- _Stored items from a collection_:
----

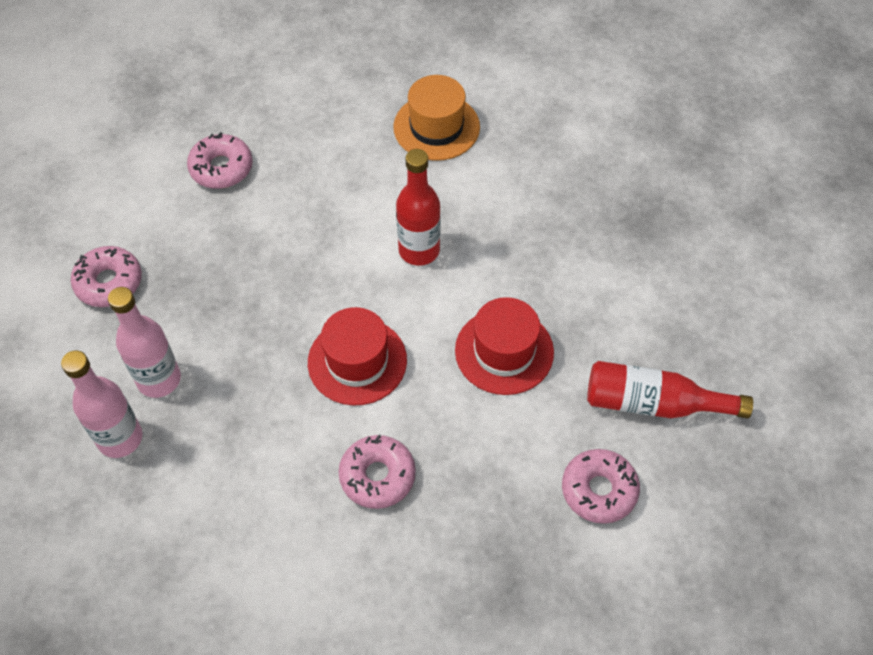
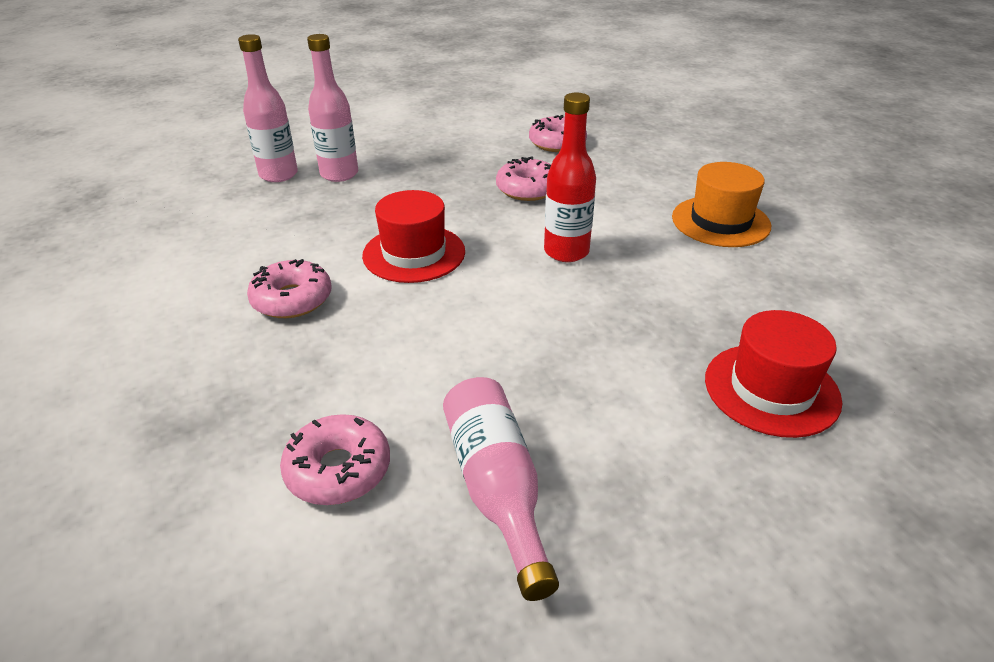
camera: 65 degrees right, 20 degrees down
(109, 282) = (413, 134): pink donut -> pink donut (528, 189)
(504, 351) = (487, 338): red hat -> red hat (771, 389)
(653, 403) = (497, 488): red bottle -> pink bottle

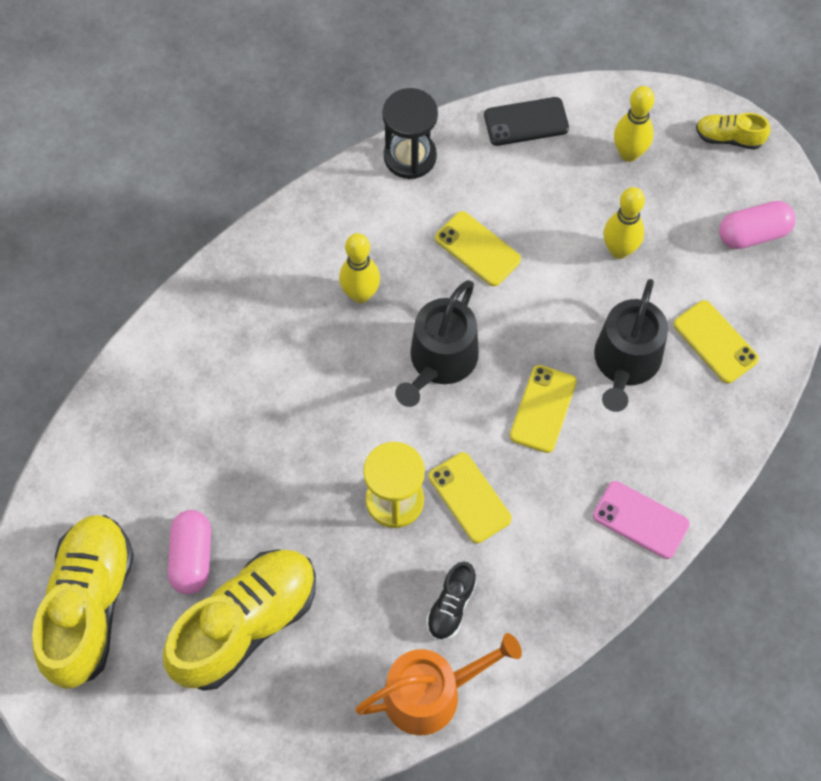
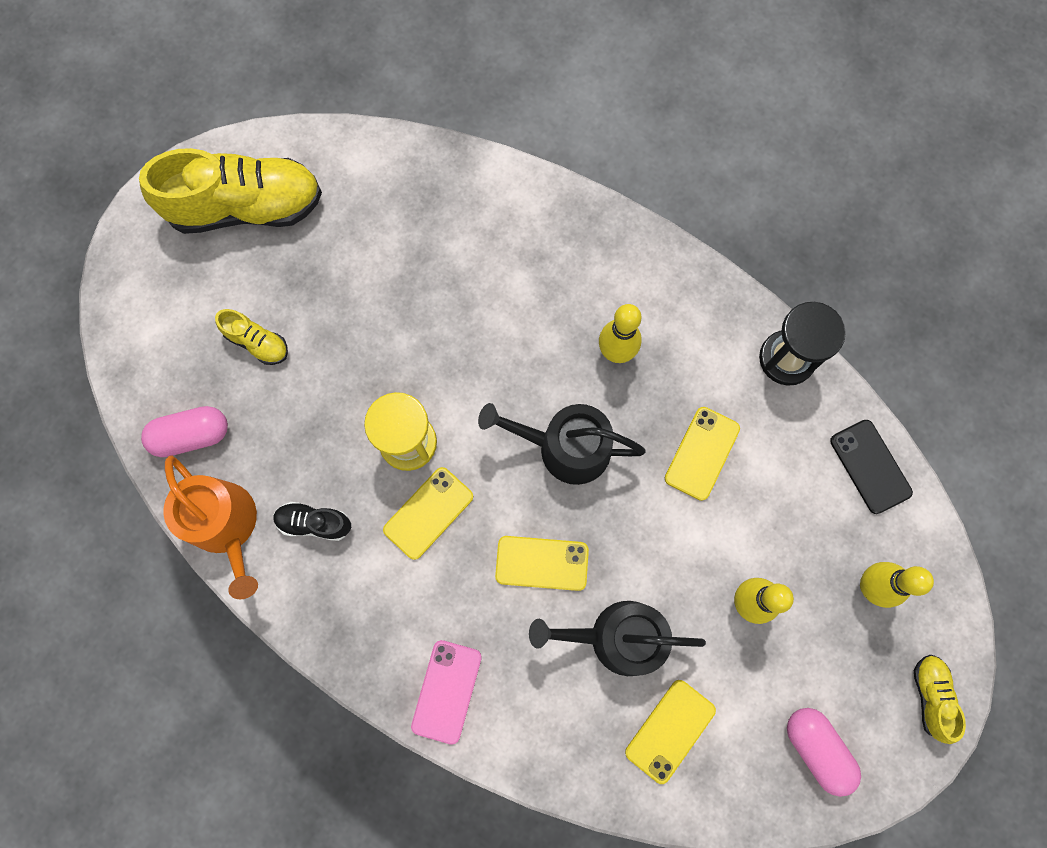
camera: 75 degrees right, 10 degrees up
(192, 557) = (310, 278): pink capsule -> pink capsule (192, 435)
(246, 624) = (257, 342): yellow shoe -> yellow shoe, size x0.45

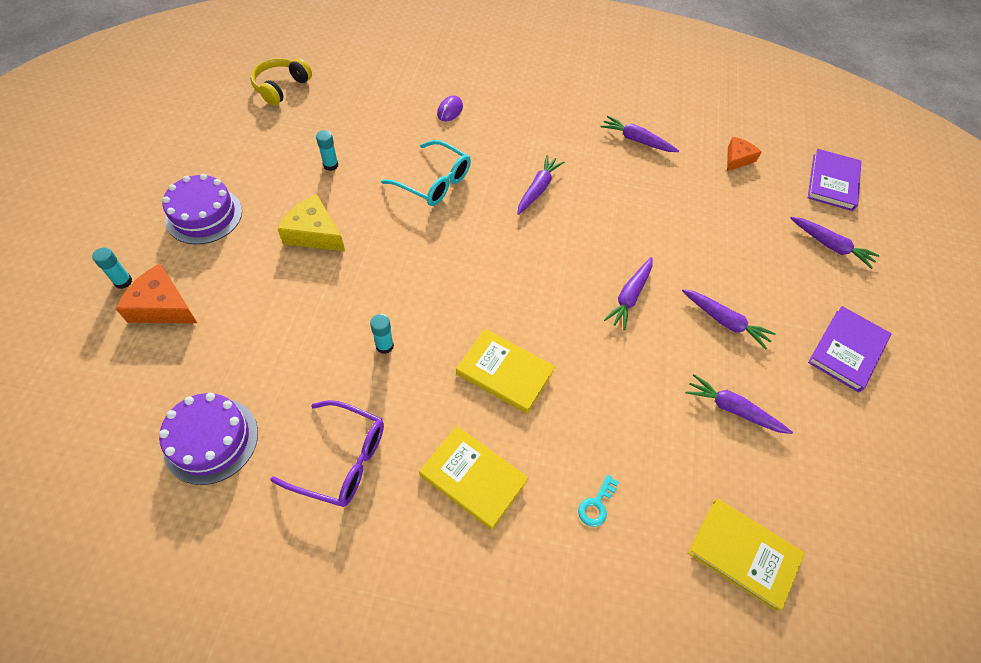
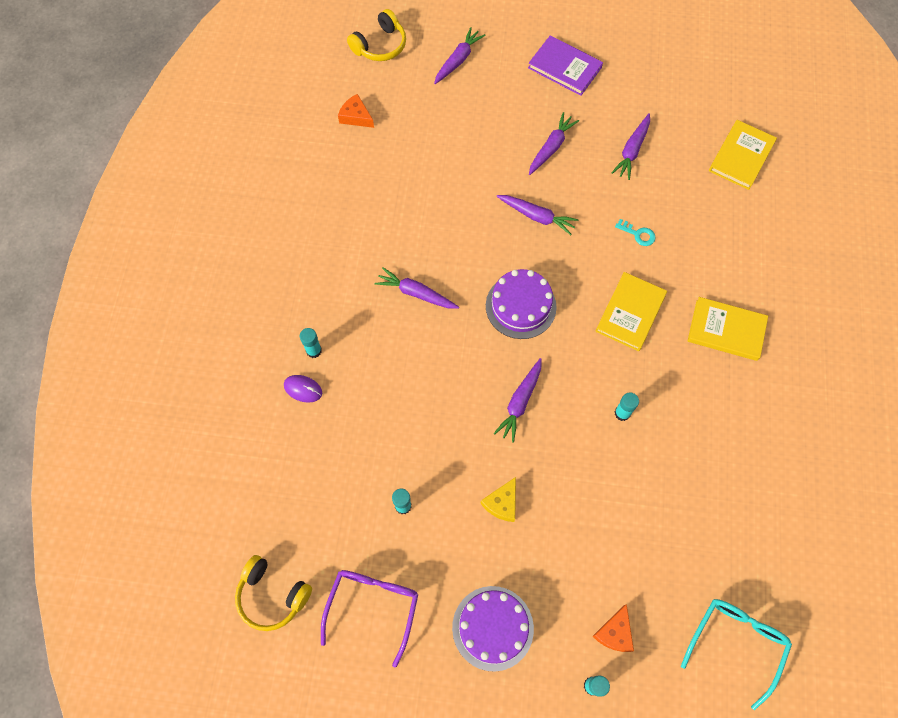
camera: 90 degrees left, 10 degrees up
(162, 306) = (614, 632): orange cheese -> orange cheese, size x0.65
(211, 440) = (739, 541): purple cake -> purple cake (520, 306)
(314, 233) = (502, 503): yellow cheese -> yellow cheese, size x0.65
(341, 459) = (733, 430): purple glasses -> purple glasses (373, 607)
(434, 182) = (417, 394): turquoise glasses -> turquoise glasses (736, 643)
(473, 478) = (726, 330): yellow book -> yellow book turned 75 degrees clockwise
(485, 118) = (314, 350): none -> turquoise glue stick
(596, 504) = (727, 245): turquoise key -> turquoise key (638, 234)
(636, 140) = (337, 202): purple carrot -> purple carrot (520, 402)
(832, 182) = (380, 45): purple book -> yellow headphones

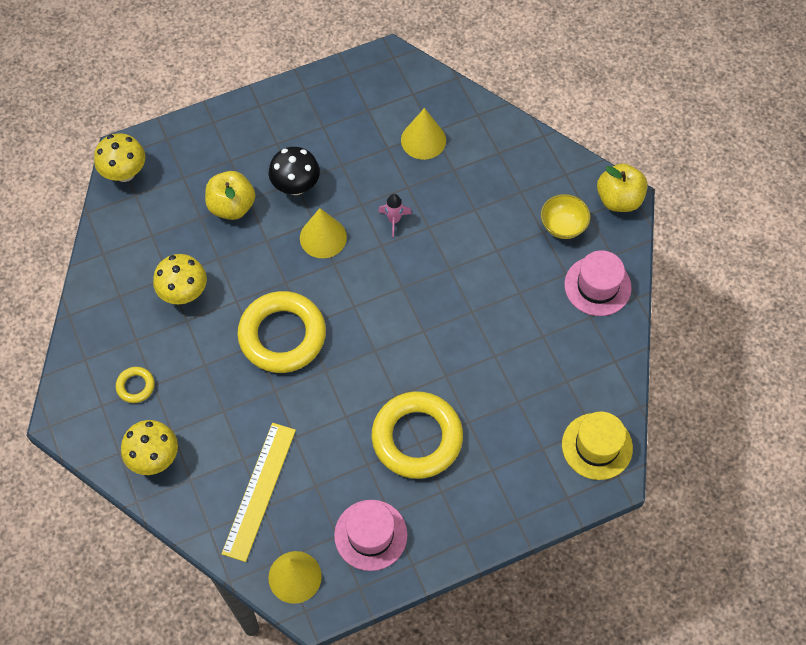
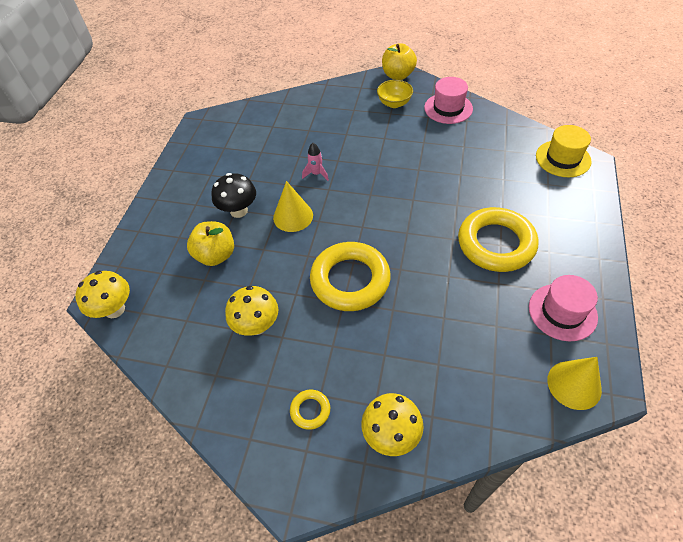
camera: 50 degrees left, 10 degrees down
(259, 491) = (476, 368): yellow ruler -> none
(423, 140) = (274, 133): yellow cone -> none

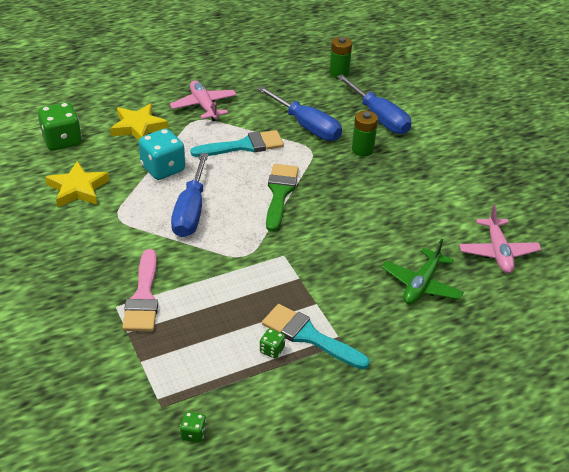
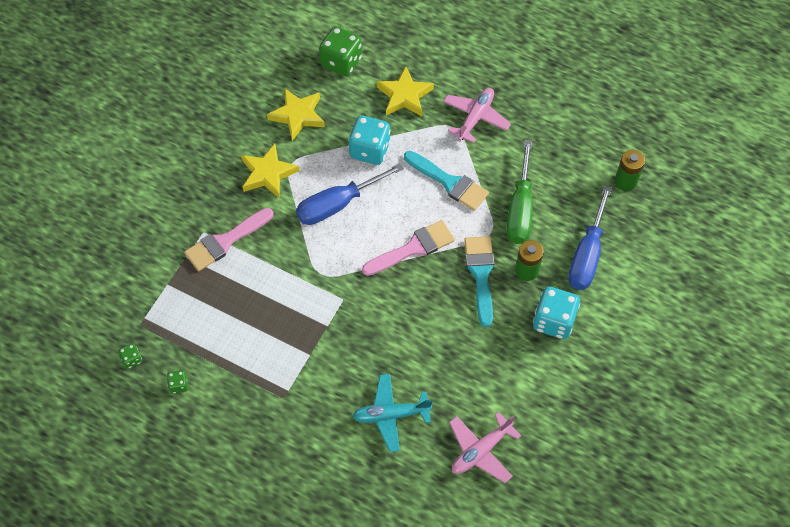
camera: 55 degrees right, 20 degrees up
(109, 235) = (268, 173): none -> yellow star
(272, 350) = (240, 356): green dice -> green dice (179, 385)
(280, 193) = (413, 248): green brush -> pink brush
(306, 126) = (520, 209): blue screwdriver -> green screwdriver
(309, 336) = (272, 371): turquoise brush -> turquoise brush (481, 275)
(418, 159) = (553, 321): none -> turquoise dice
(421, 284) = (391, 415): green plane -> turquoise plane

----

- _What the exercise asks_: For each line in the data above that contains the string "glasses", extract the line.

- _Response below_:
(341, 459) = (733, 430): purple glasses -> purple glasses (373, 607)
(434, 182) = (417, 394): turquoise glasses -> turquoise glasses (736, 643)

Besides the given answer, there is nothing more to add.